→ ASSIGNMENT: Below are some records. Print exactly the lines between the one holding "D203: diode (A" and the one holding "D3: diode US1M", inclusive, and nothing else.

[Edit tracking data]
+===+
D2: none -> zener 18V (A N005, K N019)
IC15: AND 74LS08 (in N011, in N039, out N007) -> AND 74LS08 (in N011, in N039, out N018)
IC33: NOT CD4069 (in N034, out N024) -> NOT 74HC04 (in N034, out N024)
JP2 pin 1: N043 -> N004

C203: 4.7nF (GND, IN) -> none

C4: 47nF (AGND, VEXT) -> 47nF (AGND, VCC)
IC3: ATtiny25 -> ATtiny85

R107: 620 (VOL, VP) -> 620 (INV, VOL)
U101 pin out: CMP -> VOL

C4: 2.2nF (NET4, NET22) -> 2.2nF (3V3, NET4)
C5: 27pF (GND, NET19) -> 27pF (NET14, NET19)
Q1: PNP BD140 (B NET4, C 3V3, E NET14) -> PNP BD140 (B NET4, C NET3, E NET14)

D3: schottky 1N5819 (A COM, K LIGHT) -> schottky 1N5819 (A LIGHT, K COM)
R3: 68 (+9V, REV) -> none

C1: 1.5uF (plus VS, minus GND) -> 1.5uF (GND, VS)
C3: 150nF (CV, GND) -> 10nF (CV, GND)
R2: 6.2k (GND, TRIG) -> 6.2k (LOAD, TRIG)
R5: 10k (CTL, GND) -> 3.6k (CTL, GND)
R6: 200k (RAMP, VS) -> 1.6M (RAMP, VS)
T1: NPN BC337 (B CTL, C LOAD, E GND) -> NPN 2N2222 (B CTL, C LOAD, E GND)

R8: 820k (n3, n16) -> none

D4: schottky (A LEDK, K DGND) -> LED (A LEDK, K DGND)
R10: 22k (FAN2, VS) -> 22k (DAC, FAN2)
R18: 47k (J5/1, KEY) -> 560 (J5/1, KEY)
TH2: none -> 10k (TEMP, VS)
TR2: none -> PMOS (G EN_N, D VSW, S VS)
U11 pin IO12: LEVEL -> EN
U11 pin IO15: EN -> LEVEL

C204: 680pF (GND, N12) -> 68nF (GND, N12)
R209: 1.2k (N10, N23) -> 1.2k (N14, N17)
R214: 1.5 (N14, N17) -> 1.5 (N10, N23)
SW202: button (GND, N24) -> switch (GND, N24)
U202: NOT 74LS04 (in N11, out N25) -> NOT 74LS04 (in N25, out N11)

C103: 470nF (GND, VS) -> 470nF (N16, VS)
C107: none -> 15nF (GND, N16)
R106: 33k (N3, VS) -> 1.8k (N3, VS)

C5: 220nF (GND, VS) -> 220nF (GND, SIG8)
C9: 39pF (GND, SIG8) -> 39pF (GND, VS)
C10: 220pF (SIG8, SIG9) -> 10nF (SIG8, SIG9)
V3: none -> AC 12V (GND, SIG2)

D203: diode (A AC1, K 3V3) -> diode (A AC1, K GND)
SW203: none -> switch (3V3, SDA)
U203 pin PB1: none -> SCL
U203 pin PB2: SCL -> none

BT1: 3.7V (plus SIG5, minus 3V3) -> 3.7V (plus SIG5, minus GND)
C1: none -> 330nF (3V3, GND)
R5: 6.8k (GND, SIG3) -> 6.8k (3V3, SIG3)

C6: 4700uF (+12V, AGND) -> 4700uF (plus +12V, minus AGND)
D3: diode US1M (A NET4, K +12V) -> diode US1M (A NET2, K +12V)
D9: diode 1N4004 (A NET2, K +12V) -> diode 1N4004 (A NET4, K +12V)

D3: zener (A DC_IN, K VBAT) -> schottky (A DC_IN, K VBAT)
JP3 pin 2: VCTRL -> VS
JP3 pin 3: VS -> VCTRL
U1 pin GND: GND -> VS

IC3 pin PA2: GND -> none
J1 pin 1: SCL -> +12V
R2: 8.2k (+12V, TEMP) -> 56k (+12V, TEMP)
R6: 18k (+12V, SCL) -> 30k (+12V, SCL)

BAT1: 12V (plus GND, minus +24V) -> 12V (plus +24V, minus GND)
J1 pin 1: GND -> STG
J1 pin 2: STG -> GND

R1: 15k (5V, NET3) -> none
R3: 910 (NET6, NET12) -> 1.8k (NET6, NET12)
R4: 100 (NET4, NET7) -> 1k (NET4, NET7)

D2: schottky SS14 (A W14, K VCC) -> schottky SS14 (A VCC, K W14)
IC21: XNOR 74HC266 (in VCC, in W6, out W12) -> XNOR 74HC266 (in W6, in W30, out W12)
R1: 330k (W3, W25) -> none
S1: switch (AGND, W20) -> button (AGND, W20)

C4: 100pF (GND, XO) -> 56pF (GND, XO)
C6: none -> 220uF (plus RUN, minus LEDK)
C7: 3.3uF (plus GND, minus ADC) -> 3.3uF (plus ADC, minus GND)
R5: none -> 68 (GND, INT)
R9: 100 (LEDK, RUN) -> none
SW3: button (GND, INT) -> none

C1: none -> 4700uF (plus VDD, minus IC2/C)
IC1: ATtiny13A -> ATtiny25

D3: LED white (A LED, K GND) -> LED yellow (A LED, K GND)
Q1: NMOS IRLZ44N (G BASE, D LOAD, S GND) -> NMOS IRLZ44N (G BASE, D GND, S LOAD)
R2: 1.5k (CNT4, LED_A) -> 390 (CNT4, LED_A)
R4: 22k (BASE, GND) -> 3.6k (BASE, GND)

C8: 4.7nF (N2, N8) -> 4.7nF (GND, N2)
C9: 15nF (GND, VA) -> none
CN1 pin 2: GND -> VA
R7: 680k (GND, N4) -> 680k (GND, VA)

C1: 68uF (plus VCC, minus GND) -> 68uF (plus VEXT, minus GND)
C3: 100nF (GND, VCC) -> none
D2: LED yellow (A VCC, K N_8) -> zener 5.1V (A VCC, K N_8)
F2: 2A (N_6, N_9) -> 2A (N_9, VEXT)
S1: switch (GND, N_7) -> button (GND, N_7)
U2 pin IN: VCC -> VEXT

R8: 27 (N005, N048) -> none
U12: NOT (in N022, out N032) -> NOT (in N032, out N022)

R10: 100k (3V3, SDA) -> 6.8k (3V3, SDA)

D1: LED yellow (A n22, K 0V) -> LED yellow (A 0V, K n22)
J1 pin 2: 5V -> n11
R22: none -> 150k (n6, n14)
+===+
→ EXPECTED ANSWER:
D203: diode (A AC1, K 3V3) -> diode (A AC1, K GND)
SW203: none -> switch (3V3, SDA)
U203 pin PB1: none -> SCL
U203 pin PB2: SCL -> none

BT1: 3.7V (plus SIG5, minus 3V3) -> 3.7V (plus SIG5, minus GND)
C1: none -> 330nF (3V3, GND)
R5: 6.8k (GND, SIG3) -> 6.8k (3V3, SIG3)

C6: 4700uF (+12V, AGND) -> 4700uF (plus +12V, minus AGND)
D3: diode US1M (A NET4, K +12V) -> diode US1M (A NET2, K +12V)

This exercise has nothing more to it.